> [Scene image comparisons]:

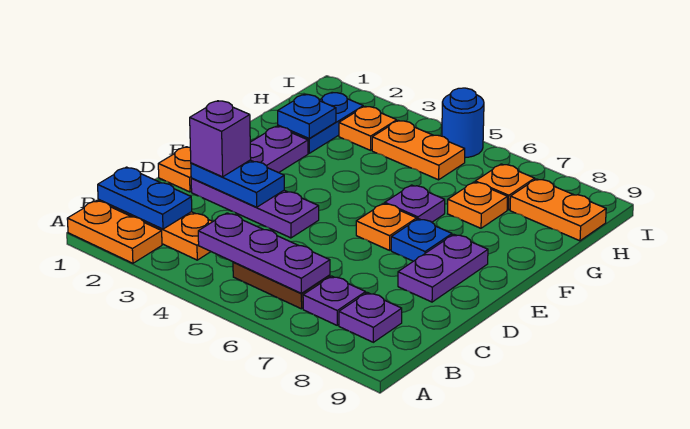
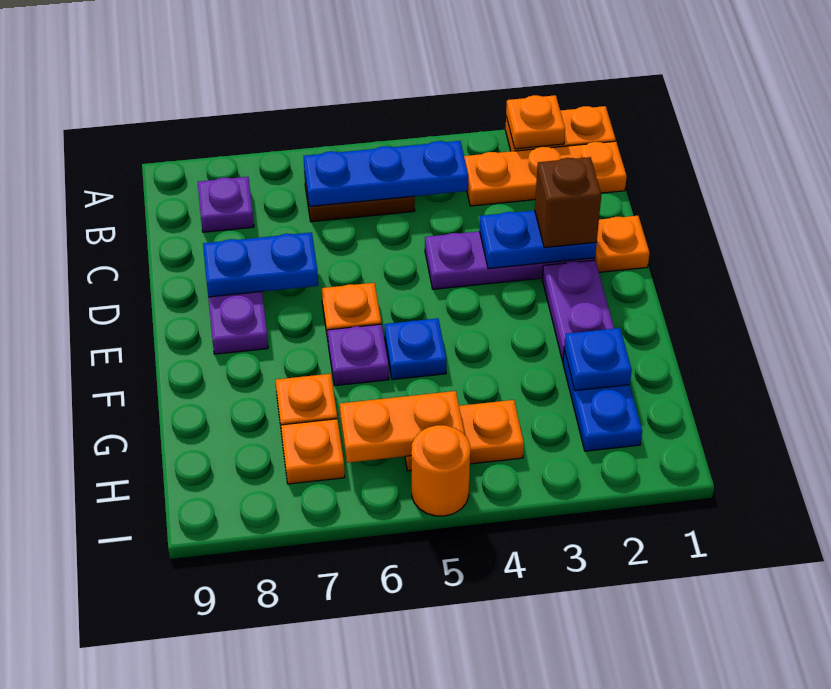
blue 1x2 plate [98,167,192,229] -> blue 1x2 plate moved to [203,232,318,297]
purple 1x3 plate [198,213,330,293] -> blue 1x3 plate [304,141,468,206]
purple 1x1 plate [303,276,366,325] -> none
purple 1x1 brick [190,101,251,177] -> brown 1x1 brick [535,157,601,248]
blue 1x1 plate [391,219,452,261] -> blue 1x1 plate moved to [384,318,446,380]
orange 1x1 plate [339,106,397,150] -> orange 1x1 plate moved to [506,95,565,149]
orange 1x2 plate [510,179,606,241] -> orange 1x2 plate moved to [340,391,465,463]
blue 1x1 round brick [442,88,484,158] -> orange 1x1 round brick [411,425,470,516]

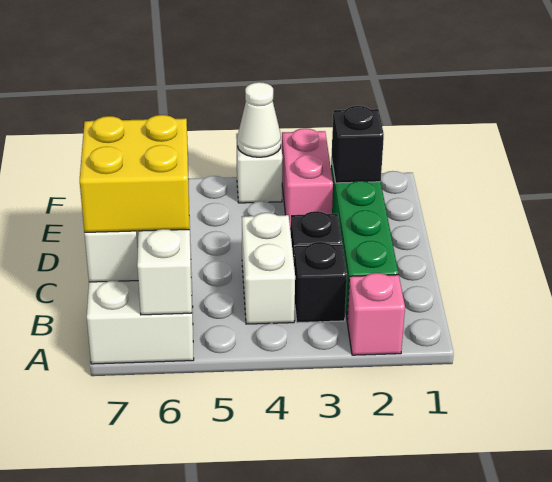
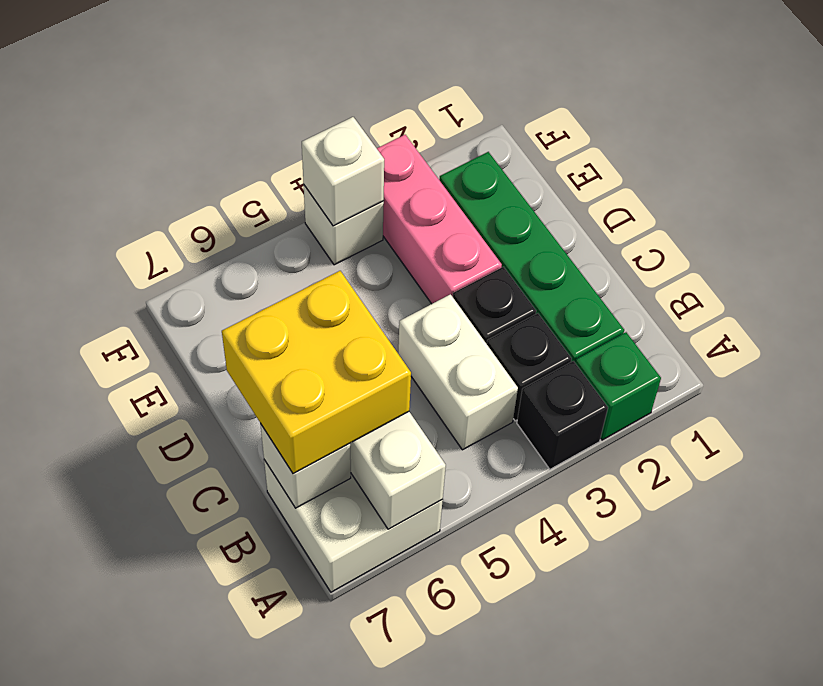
pink 1x1 brick [347,273,405,355] -> green 1x1 brick [575,332,661,440]
black 1x1 brick [331,106,384,183] -> black 1x1 brick moved to [517,361,608,469]
pink 1x2 brick [282,128,333,229] -> pink 1x3 brick [377,135,502,304]
white 1x1 cone [237,82,281,157] -> white 1x1 brick [302,117,384,226]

> [WORK REQUIRED]:
The result should be the same data as above, line for line, with the pictures gone.

> [RESULT OF THE EXERCISE]:
blue 1x2 plate [98,167,192,229] -> blue 1x2 plate moved to [203,232,318,297]
purple 1x3 plate [198,213,330,293] -> blue 1x3 plate [304,141,468,206]
purple 1x1 plate [303,276,366,325] -> none
purple 1x1 brick [190,101,251,177] -> brown 1x1 brick [535,157,601,248]
blue 1x1 plate [391,219,452,261] -> blue 1x1 plate moved to [384,318,446,380]
orange 1x1 plate [339,106,397,150] -> orange 1x1 plate moved to [506,95,565,149]
orange 1x2 plate [510,179,606,241] -> orange 1x2 plate moved to [340,391,465,463]
blue 1x1 round brick [442,88,484,158] -> orange 1x1 round brick [411,425,470,516]

pink 1x1 brick [347,273,405,355] -> green 1x1 brick [575,332,661,440]
black 1x1 brick [331,106,384,183] -> black 1x1 brick moved to [517,361,608,469]
pink 1x2 brick [282,128,333,229] -> pink 1x3 brick [377,135,502,304]
white 1x1 cone [237,82,281,157] -> white 1x1 brick [302,117,384,226]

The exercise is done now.